Records shown section start

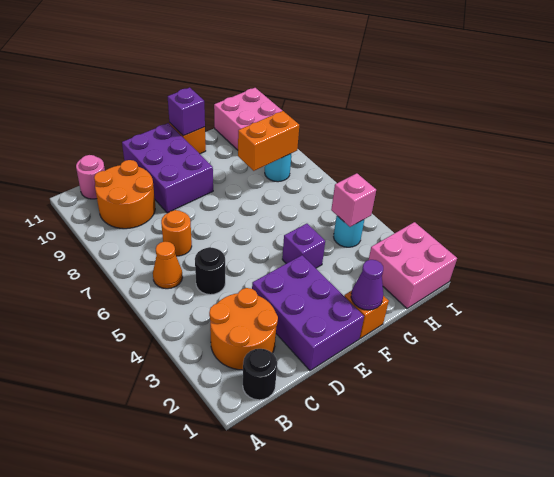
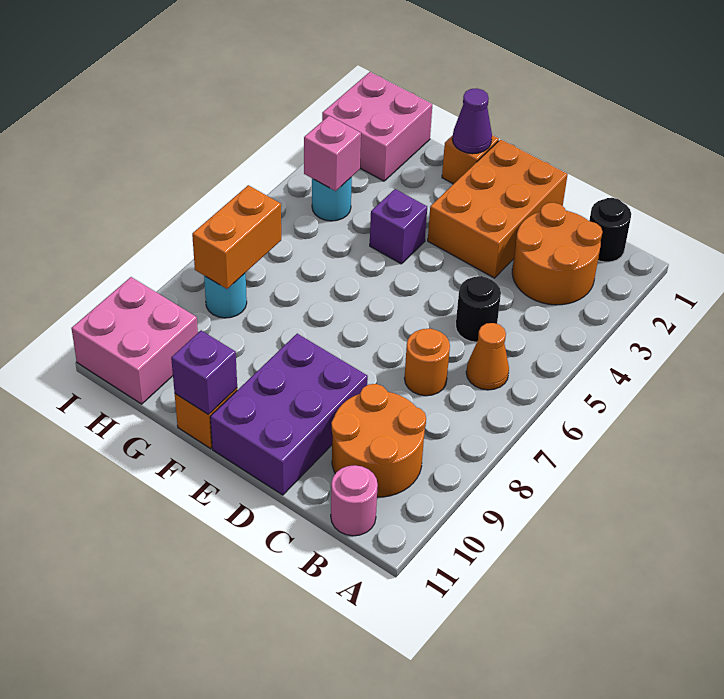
purple brick D1:E3 level 1 -> orange brick D1:E3 level 1
orange brick G8:H8 level 2 -> orange brick H7:H8 level 2

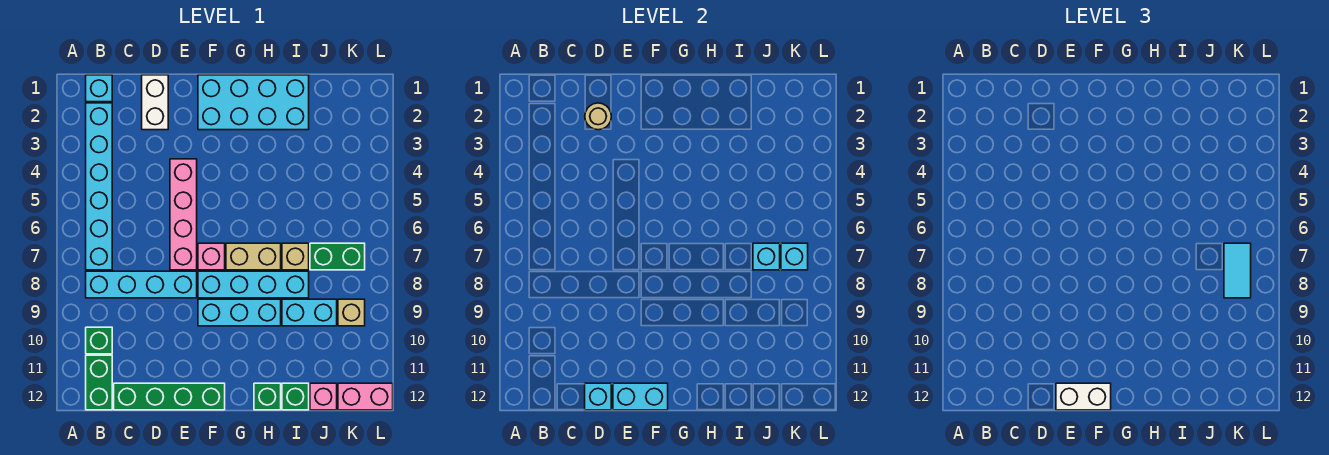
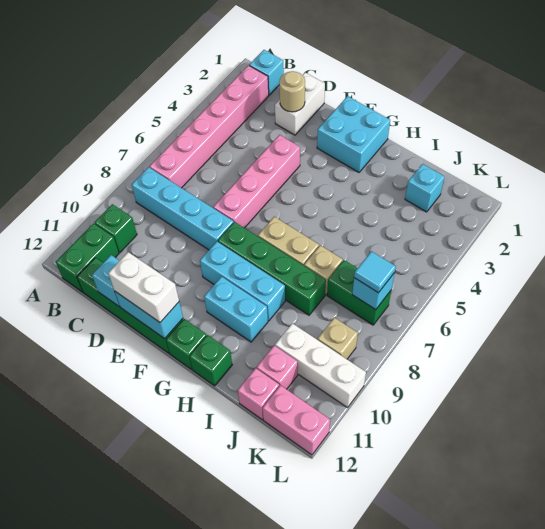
cyan brick B2:B7 level 1 -> pink brick B2:B7 level 1
cyan brick F1:I2 level 1 -> cyan brick F1:G2 level 1
pink brick F7 level 1 -> pink brick J11 level 1
cyan brick F8:I8 level 1 -> green brick F8:I8 level 1
cyan brick I9:J9 level 1 -> cyan brick G10:H10 level 1
green brick I12 level 1 -> green brick G12 level 1
cyan brick J7 level 2 -> cyan brick J2 level 1
none -> white brick J10:L10 level 1
cyan tile K7:K8 level 3 -> cyan tile K7 level 3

Records shown section end

● Your objective
Once the line containing "cyan brick I9:J9" is found in the listing above, set down that line and every line after it, exactly.

● Answer box
cyan brick I9:J9 level 1 -> cyan brick G10:H10 level 1
green brick I12 level 1 -> green brick G12 level 1
cyan brick J7 level 2 -> cyan brick J2 level 1
none -> white brick J10:L10 level 1
cyan tile K7:K8 level 3 -> cyan tile K7 level 3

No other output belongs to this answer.